▼▼▼
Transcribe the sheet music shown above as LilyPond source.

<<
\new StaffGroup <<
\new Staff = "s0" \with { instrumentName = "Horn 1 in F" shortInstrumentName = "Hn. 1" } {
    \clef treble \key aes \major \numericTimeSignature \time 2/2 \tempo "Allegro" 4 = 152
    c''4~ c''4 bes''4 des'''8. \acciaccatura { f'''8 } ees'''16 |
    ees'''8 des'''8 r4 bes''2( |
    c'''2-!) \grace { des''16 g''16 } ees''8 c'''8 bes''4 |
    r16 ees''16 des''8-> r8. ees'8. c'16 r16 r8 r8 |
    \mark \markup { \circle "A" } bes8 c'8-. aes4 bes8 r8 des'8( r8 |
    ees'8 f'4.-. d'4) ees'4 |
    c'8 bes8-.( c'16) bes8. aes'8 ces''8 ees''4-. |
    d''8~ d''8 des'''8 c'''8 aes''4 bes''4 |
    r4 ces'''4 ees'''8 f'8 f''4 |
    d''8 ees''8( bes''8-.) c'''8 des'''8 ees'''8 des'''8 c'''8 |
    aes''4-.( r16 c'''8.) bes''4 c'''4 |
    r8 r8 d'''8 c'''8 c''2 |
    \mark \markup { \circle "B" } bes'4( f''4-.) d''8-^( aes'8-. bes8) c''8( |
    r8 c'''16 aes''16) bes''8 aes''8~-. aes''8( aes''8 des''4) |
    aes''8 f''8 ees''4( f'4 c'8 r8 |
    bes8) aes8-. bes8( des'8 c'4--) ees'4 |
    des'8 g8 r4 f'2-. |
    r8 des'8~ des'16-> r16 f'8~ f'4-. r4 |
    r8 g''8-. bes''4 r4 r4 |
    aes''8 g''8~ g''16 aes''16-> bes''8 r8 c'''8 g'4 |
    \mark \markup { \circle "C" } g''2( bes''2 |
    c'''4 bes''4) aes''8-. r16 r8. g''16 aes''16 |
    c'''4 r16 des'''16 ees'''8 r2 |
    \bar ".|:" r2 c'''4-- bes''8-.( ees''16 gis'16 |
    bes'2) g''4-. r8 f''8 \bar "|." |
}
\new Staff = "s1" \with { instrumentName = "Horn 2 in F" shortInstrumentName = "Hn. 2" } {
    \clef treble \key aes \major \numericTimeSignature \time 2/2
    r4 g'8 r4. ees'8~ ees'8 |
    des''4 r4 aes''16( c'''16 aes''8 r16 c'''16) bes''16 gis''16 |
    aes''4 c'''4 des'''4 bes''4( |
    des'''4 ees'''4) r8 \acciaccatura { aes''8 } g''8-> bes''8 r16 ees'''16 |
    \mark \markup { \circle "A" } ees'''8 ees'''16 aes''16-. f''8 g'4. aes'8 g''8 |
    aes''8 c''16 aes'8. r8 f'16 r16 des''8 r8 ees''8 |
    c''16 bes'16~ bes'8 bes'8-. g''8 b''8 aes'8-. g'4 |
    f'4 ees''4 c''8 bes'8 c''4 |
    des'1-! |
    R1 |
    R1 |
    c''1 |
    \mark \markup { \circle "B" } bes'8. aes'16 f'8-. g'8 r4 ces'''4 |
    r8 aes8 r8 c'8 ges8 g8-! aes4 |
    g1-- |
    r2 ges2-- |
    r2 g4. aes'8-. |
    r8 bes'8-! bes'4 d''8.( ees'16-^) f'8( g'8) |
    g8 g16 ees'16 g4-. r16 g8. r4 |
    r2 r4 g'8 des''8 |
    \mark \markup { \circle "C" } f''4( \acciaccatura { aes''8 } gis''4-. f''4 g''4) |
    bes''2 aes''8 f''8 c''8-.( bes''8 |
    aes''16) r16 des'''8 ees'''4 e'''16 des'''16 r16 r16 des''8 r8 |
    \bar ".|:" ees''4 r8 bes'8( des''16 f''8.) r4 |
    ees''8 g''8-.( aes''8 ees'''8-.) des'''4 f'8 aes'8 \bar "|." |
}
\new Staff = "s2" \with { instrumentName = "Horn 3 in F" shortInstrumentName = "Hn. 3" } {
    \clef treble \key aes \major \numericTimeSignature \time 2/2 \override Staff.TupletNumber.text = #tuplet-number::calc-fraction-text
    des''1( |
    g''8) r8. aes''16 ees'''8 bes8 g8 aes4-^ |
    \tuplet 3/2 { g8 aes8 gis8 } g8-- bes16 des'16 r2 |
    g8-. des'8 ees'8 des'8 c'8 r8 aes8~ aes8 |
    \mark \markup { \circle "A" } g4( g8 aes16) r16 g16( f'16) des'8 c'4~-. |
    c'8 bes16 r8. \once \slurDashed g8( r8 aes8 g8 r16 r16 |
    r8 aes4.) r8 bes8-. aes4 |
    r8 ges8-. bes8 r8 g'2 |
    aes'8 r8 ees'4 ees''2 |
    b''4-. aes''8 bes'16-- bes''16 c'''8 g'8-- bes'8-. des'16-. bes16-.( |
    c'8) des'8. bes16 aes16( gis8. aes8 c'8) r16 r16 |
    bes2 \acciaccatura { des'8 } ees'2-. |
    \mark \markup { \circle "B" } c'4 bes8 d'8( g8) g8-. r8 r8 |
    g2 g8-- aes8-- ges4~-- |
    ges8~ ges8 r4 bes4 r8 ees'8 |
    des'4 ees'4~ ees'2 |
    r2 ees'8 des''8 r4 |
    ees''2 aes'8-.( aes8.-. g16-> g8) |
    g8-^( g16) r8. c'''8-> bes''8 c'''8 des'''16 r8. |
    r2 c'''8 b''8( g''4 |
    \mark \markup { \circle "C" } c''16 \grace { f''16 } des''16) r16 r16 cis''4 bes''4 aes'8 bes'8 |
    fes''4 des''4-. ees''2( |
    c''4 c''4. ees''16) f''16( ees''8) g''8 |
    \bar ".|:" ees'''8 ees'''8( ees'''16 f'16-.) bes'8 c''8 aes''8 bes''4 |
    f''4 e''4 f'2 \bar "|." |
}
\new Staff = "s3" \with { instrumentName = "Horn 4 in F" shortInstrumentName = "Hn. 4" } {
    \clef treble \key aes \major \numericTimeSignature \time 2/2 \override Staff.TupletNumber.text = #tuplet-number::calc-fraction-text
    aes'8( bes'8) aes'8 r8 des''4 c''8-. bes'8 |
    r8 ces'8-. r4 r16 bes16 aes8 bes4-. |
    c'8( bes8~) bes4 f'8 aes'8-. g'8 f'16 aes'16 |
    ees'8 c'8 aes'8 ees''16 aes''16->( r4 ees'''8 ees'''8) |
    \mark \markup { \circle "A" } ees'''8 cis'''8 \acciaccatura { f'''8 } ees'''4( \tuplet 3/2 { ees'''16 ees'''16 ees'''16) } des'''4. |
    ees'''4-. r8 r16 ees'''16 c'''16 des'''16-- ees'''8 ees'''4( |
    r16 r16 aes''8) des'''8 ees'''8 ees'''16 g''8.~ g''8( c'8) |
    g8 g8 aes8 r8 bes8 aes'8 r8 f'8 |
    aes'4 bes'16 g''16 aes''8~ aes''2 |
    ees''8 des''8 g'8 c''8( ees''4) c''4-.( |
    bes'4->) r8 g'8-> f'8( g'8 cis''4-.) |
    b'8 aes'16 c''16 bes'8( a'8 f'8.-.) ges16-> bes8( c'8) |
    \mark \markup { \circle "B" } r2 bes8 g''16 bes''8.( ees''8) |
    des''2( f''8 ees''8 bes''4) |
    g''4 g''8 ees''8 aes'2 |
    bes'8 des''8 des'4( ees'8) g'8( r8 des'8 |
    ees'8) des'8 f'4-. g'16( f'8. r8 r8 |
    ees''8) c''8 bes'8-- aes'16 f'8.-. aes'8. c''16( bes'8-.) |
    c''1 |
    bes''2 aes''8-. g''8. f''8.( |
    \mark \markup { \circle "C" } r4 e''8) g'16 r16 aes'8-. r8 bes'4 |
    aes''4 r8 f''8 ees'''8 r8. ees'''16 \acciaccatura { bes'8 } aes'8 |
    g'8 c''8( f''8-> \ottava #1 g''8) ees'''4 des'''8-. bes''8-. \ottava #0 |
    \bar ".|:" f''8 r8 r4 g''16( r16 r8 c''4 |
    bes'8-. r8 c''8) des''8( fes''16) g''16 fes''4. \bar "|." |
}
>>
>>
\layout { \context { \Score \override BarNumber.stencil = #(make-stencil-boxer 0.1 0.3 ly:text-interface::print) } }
▲▲▲
WHAT TO DO: Return every line of the records that contains the string "acciaccatura", copied in full. Matching is case-sensitive.

COMPLETED EXERCISE:
    c''4~ c''4 bes''4 des'''8. \acciaccatura { f'''8 } ees'''16 |
    des'''4 ees'''4) r8 \acciaccatura { aes''8 } g''8-> bes''8 r16 ees'''16 |
    \mark \markup { \circle "C" } f''4( \acciaccatura { aes''8 } gis''4-. f''4 g''4) |
    bes2 \acciaccatura { des'8 } ees'2-. |
    \mark \markup { \circle "A" } ees'''8 cis'''8 \acciaccatura { f'''8 } ees'''4( \tuplet 3/2 { ees'''16 ees'''16 ees'''16) } des'''4. |
    aes''4 r8 f''8 ees'''8 r8. ees'''16 \acciaccatura { bes'8 } aes'8 |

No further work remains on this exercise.